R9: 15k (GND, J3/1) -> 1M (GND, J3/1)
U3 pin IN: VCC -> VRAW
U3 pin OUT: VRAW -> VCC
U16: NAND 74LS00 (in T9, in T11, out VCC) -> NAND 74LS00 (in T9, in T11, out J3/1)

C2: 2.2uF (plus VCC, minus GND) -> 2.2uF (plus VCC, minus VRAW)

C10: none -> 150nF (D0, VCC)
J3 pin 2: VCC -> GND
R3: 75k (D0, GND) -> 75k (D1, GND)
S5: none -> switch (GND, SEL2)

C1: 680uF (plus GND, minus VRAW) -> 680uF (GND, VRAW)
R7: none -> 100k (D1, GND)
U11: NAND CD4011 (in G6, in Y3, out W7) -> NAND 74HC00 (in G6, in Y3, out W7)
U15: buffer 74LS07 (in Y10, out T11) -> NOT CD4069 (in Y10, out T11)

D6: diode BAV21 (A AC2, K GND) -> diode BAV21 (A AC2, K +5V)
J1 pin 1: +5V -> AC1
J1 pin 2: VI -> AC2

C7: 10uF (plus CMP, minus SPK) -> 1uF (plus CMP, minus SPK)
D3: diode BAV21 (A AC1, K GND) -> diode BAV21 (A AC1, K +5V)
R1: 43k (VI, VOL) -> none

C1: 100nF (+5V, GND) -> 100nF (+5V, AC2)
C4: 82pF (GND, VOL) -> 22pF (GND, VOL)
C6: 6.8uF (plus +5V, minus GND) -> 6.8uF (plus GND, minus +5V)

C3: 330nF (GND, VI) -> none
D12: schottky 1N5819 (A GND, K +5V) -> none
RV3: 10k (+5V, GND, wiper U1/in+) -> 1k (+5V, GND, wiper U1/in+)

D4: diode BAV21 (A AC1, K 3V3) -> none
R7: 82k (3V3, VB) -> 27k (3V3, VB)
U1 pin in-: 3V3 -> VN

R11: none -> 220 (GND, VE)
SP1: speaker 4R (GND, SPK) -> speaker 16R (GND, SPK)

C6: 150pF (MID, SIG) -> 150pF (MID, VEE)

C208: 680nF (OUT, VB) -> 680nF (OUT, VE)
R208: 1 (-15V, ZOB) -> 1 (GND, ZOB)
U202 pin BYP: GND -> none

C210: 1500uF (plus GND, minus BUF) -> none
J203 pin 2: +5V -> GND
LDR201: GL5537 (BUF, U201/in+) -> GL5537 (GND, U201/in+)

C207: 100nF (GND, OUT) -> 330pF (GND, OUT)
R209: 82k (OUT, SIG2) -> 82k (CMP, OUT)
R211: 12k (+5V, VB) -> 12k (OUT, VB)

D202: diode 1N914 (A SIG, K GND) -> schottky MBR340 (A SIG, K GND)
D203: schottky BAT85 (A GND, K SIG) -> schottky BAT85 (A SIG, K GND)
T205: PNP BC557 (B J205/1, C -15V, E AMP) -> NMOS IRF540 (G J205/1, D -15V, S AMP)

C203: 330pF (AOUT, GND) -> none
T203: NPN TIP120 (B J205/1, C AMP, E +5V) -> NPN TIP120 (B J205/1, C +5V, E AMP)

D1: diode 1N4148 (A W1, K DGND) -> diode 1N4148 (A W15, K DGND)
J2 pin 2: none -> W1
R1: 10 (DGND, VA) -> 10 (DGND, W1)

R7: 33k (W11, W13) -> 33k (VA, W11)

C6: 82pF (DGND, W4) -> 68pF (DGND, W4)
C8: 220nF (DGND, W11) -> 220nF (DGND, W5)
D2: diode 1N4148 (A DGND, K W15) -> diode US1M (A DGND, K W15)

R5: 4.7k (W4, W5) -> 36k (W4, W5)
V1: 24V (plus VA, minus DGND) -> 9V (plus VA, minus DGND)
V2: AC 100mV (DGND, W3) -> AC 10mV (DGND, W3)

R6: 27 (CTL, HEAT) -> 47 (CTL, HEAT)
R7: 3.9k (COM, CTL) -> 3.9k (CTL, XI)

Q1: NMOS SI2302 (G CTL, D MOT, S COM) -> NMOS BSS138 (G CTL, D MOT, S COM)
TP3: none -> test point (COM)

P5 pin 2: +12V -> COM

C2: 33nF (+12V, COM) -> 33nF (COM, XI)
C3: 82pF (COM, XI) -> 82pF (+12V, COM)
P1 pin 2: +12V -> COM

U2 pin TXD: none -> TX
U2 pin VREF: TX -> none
▬▬▬▬▬▬▬▬▬▬
Output exactly one stretch of the listing: from the line containing "U3 pin OUT: VRAW -> VCC" through the line containing "R7: none -> 100k (D1, GND)", both end lines included.

- _Solution_
U3 pin OUT: VRAW -> VCC
U16: NAND 74LS00 (in T9, in T11, out VCC) -> NAND 74LS00 (in T9, in T11, out J3/1)

C2: 2.2uF (plus VCC, minus GND) -> 2.2uF (plus VCC, minus VRAW)

C10: none -> 150nF (D0, VCC)
J3 pin 2: VCC -> GND
R3: 75k (D0, GND) -> 75k (D1, GND)
S5: none -> switch (GND, SEL2)

C1: 680uF (plus GND, minus VRAW) -> 680uF (GND, VRAW)
R7: none -> 100k (D1, GND)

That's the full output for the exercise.